* Your goal: Look below and pull out each line with the word "boat".

* Information shown:
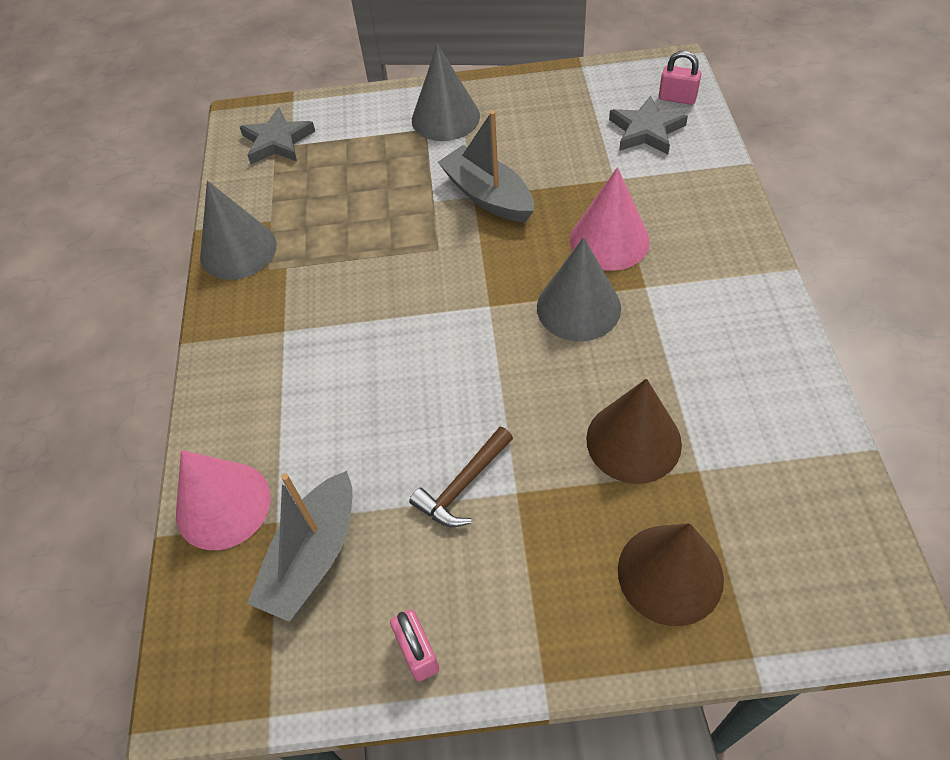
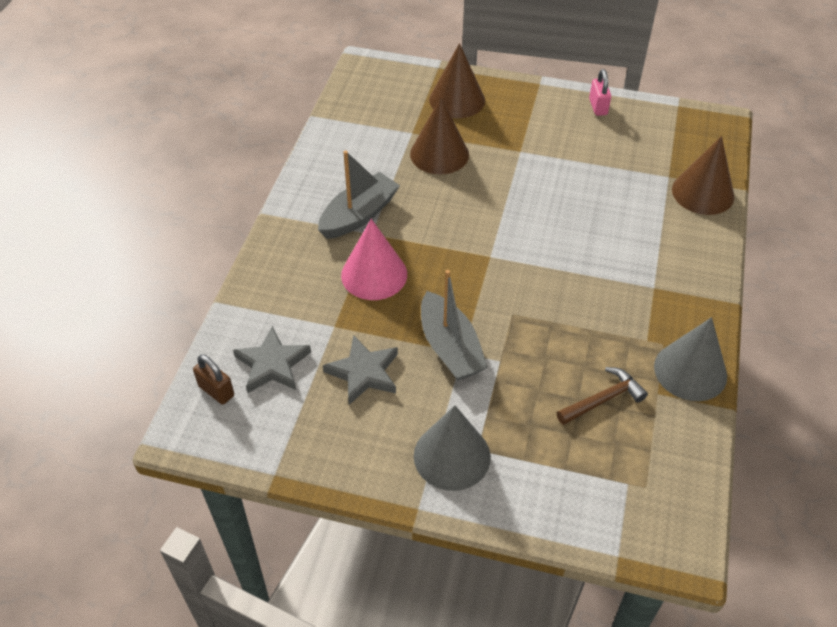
camera: 165 degrees left, 5 degrees down
pink cone [176,450,271,550] -> brown cone [672,136,734,215]
grey star [240,107,315,164] -> grey star moved to [323,335,398,405]
grey boat [247,471,352,622] -> grey boat moved to [318,151,400,239]
brown hammer [409,427,513,527] -> brown hammer moved to [557,367,648,425]
grey cone [537,237,621,341] -> none
pink padlock [659,51,701,105] -> brown padlock [193,354,234,405]

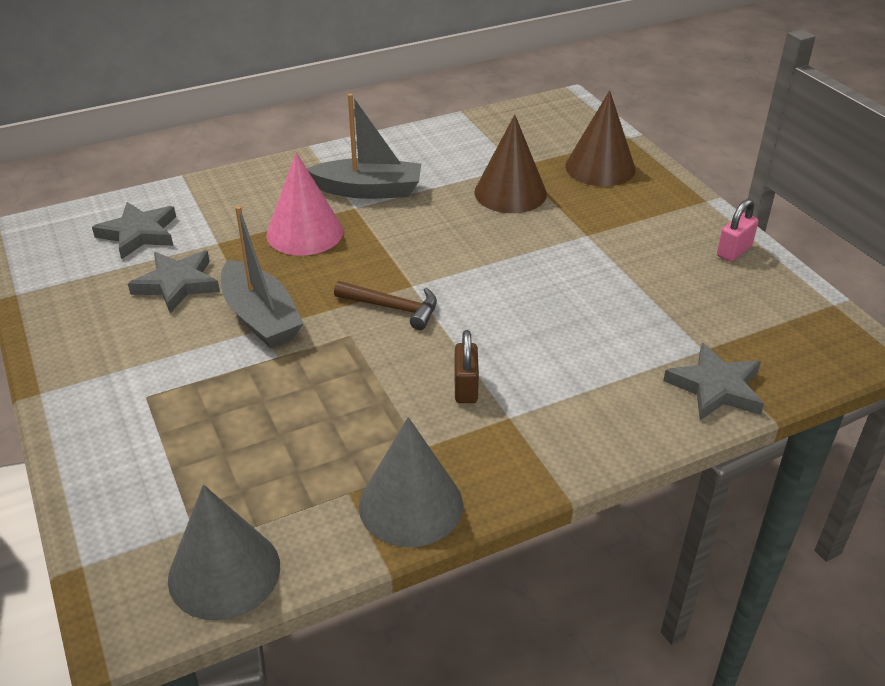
camera: 50 degrees right, 10 degrees down
brown padlock [193,354,234,405] -> brown padlock moved to [454,330,479,403]
grey cone [414,406,491,491] -> grey cone moved to [168,484,280,621]
grey boat [421,270,488,381] -> grey boat turned 60 degrees counterclockwise [221,206,304,348]
brown hammer [557,367,648,425] -> brown hammer moved to [334,281,437,330]
brown cone [672,136,734,215] -> grey star [663,343,764,420]

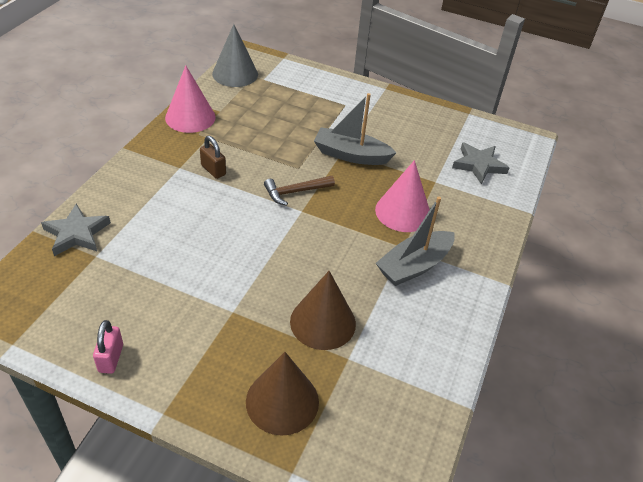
camera: 135 degrees right, 5 degrees up
grey star [128,251,220,313] -> none
grey cone [359,417,463,547] -> pink cone [165,65,216,133]

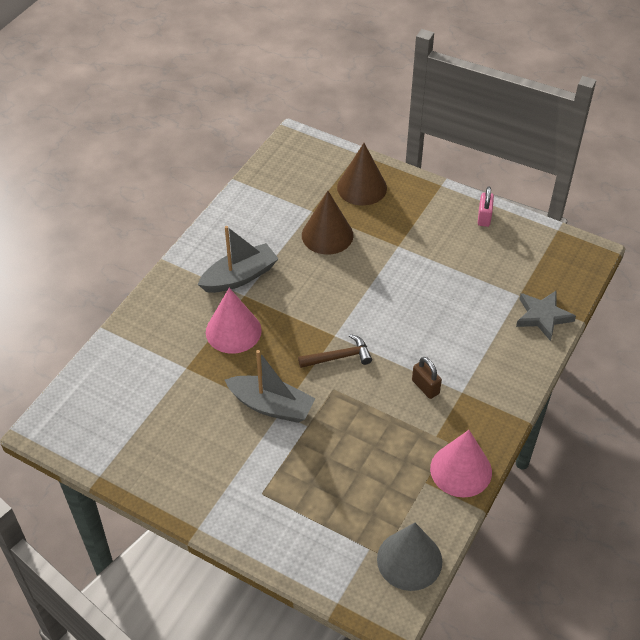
camera: 170 degrees left, 5 degrees up
grey star [452,143,510,184] -> none

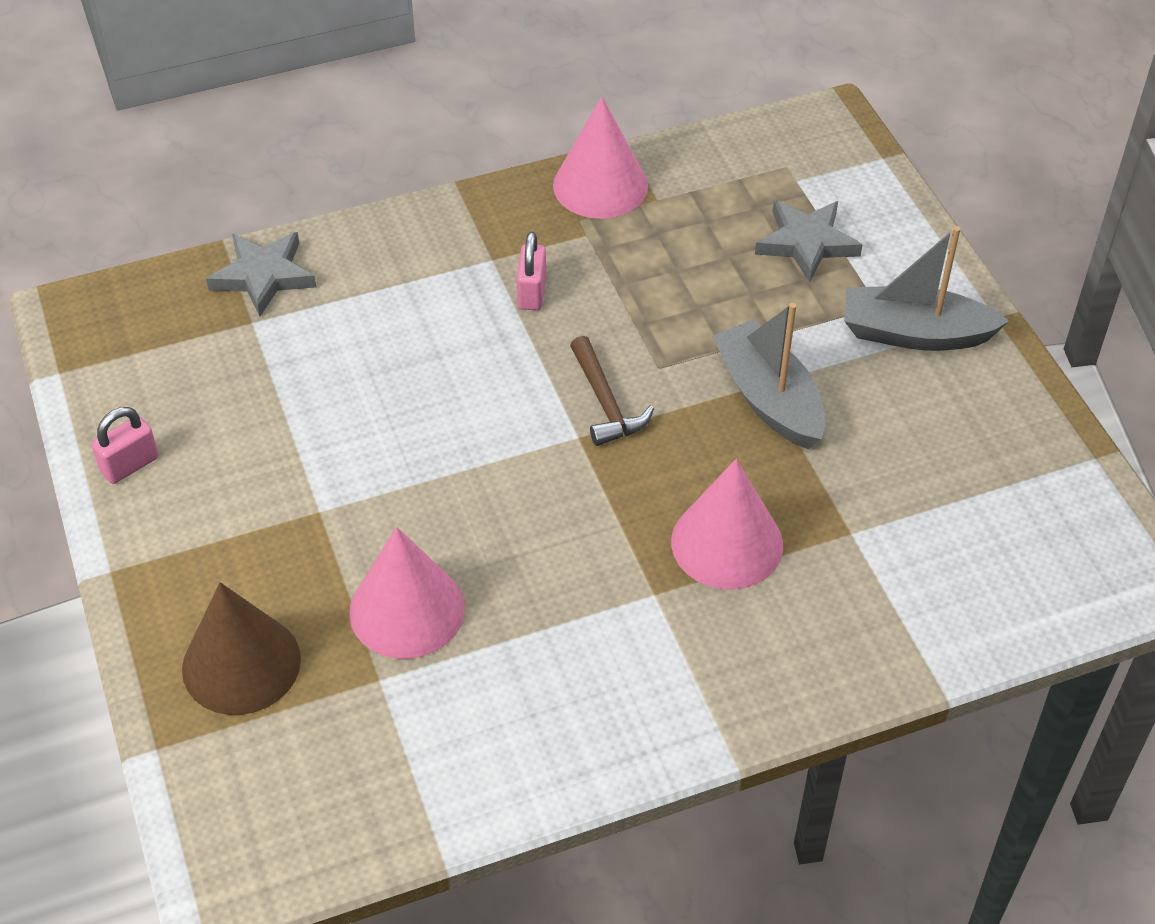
camera: 140 degrees left, 0 degrees up
grey boat [198,226,279,293] -> grey boat moved to [844,226,1009,351]
brown hammer [298,334,372,368] -> brown hammer turned 135 degrees counterclockwise [570,336,654,446]
brown cone [302,191,354,255] -> pink cone [349,527,465,659]
grey cone [377,523,442,591] -> none
brown padlock [412,357,442,399] -> pink padlock [516,232,546,310]
none -> grey star [755,200,862,283]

* Exercise solution:
grey boat [247,471,352,622] -> grey boat moved to [318,151,400,239]
grey boat [421,270,488,381] -> grey boat turned 60 degrees counterclockwise [221,206,304,348]
grey boat [198,226,279,293] -> grey boat moved to [844,226,1009,351]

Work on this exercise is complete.